▶ [Exercise brief] Go through the material below and copy each line where the word "brick" appears.

(Beginning of Entries provided)

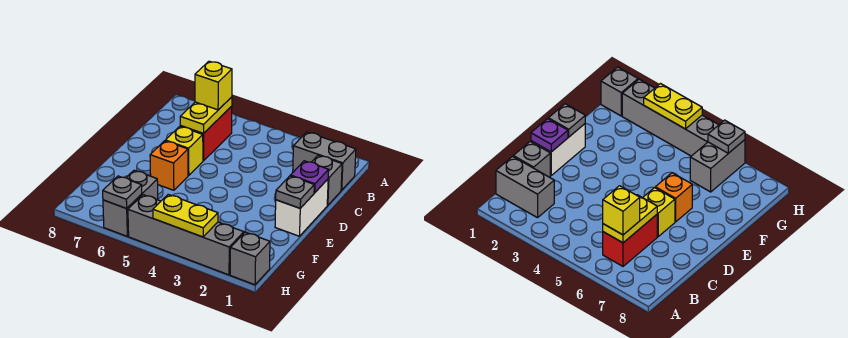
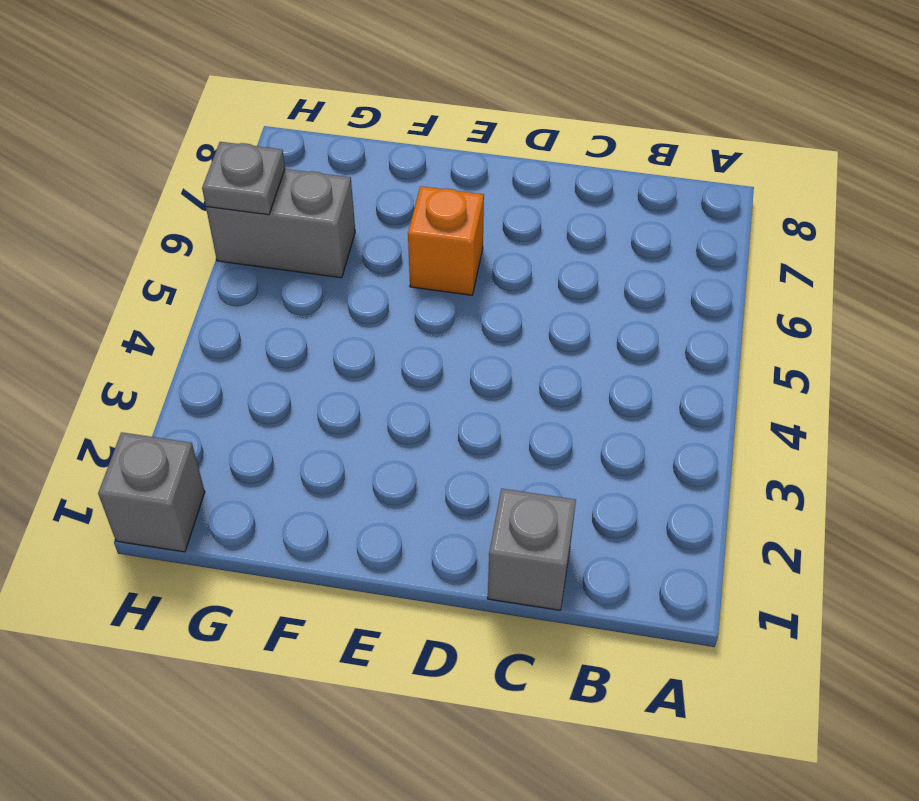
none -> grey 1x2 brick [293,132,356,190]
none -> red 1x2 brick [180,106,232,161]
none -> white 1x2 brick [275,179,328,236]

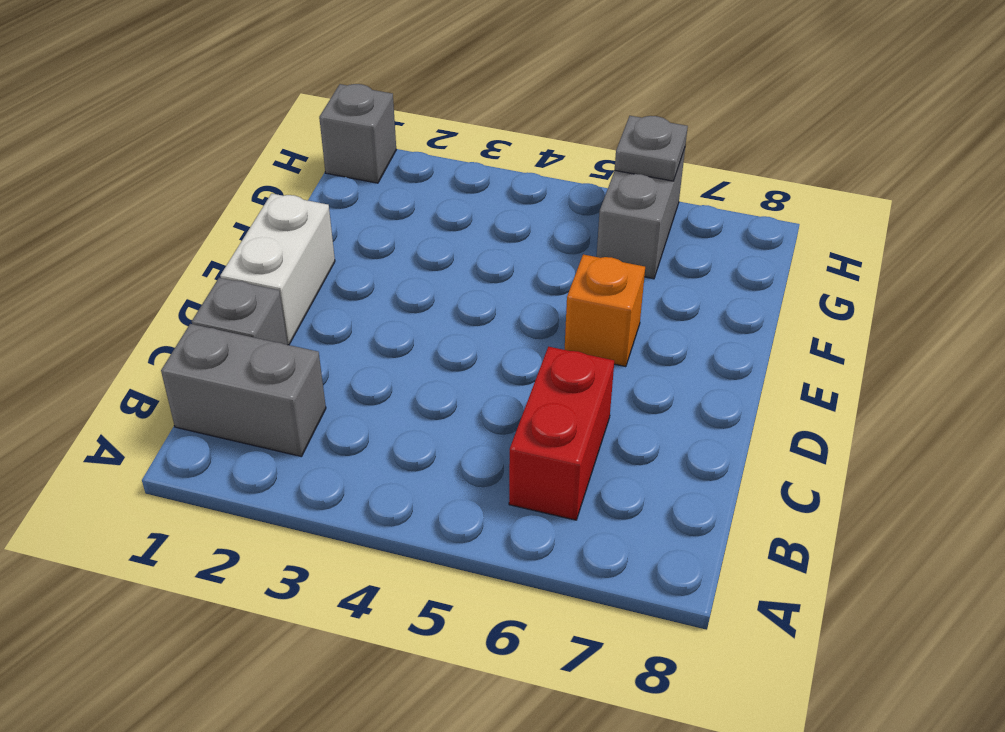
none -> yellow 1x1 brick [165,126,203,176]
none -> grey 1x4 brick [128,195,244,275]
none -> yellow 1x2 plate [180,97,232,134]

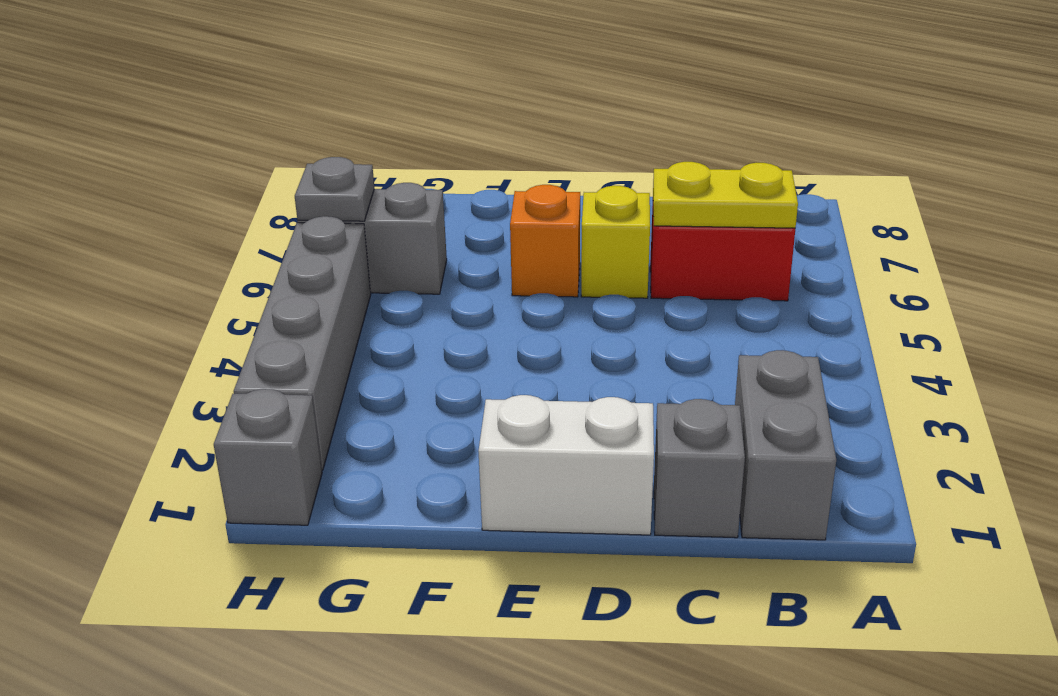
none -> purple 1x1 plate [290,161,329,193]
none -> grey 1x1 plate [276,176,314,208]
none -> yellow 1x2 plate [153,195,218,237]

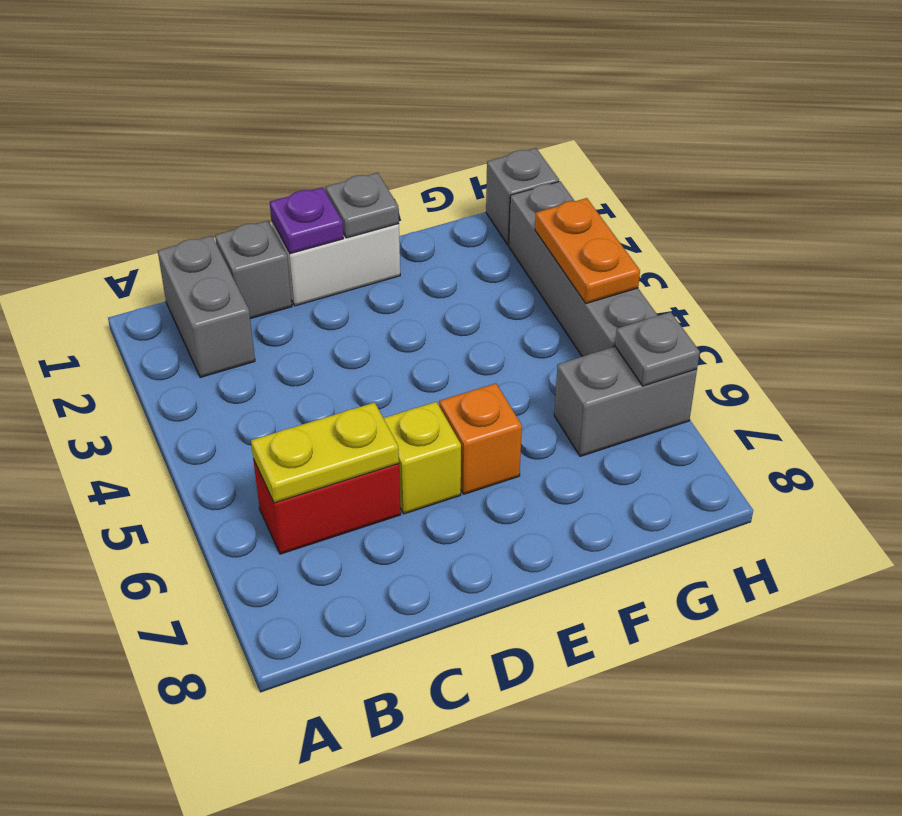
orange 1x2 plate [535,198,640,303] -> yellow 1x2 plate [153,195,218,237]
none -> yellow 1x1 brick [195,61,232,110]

(End of Entries provided)

▶ [Response area]
none -> grey 1x2 brick [293,132,356,190]
none -> red 1x2 brick [180,106,232,161]
none -> white 1x2 brick [275,179,328,236]
none -> yellow 1x1 brick [165,126,203,176]
none -> grey 1x4 brick [128,195,244,275]
none -> yellow 1x1 brick [195,61,232,110]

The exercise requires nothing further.